> WHAT IS ASKED: From the data that follows, copy every line holding the string "Segment".

> SOURCE RECORDS:
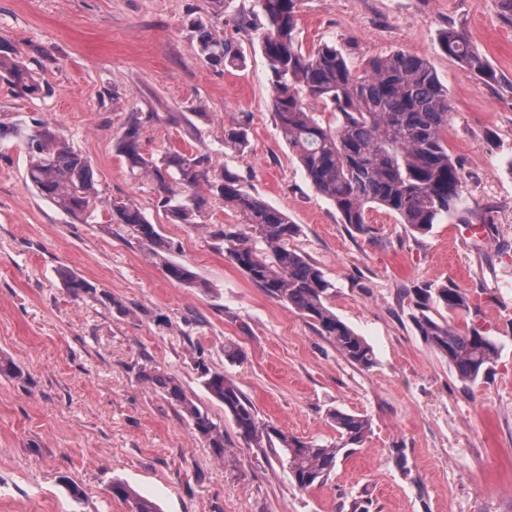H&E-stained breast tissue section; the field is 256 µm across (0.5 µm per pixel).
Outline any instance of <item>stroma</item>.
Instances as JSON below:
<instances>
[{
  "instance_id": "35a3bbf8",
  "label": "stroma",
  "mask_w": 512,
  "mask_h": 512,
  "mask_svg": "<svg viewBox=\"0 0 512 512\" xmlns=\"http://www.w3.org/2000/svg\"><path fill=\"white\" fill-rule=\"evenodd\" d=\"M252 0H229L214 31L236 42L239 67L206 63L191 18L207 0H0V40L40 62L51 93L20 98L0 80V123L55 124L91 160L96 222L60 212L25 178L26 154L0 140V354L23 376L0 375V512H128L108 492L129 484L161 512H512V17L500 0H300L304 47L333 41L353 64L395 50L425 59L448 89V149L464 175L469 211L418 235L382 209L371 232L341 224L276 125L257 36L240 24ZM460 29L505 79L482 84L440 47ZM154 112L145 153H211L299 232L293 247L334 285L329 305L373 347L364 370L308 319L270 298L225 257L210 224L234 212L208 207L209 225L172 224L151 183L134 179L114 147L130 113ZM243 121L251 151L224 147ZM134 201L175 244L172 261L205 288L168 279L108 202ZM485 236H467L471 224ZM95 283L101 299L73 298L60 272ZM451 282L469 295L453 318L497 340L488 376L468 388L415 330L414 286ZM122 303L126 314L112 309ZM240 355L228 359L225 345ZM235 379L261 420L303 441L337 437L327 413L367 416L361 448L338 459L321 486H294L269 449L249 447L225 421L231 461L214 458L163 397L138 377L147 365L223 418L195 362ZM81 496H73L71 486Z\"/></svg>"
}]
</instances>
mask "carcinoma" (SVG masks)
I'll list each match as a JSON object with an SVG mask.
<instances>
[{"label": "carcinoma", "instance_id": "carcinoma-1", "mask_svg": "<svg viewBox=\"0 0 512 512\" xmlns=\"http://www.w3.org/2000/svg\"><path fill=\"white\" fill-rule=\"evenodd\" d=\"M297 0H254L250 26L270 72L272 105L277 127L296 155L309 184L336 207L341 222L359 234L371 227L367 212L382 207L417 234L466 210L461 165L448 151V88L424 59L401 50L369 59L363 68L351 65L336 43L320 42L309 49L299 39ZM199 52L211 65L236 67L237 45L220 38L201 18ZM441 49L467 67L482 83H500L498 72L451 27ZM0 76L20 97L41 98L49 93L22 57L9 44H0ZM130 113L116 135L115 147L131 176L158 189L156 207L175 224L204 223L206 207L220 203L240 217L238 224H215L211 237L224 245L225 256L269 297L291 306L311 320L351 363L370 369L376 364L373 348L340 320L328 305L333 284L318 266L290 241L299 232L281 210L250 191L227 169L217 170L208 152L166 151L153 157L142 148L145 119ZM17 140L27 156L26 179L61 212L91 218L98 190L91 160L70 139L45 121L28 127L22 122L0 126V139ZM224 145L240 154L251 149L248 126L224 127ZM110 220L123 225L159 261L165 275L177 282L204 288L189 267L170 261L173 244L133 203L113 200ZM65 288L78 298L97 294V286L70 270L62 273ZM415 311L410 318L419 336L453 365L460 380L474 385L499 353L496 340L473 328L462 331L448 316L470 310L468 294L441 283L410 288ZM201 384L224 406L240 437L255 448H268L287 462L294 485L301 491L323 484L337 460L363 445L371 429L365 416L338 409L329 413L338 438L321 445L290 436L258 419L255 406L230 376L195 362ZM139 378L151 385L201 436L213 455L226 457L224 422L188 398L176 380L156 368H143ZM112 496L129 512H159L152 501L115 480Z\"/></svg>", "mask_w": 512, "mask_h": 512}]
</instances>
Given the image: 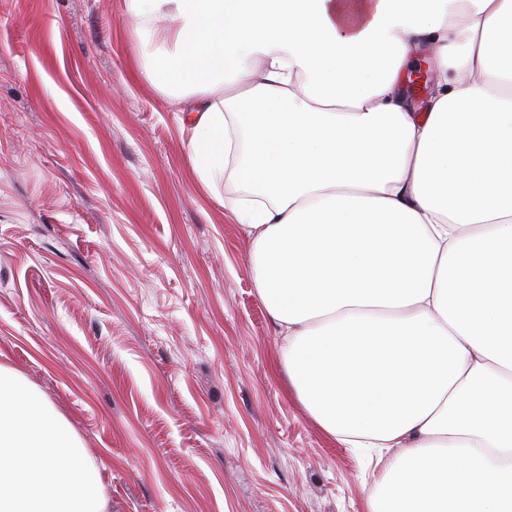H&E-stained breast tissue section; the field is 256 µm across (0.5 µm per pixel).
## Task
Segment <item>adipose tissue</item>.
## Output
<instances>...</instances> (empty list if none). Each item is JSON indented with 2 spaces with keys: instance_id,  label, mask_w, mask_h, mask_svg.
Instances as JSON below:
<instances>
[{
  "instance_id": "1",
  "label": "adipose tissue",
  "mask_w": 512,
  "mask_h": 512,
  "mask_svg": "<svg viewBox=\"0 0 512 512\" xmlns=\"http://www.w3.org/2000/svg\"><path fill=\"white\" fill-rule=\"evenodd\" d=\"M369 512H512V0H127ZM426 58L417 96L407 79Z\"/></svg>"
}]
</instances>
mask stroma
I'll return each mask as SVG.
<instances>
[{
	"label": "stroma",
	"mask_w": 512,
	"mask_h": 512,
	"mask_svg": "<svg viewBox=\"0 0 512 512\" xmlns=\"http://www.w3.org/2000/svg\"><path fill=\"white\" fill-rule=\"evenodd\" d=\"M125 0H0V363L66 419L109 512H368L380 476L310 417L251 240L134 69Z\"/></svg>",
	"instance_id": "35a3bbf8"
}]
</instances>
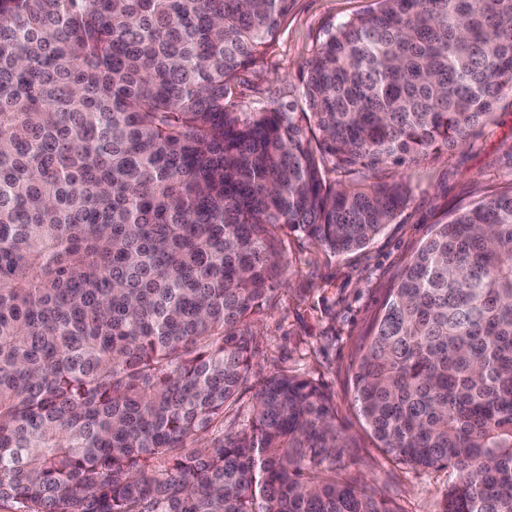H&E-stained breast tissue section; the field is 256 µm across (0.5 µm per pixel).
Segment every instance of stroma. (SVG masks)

> THE RESPONSE:
Segment <item>adipose tissue</item>.
Segment every instance of stroma. (SVG masks)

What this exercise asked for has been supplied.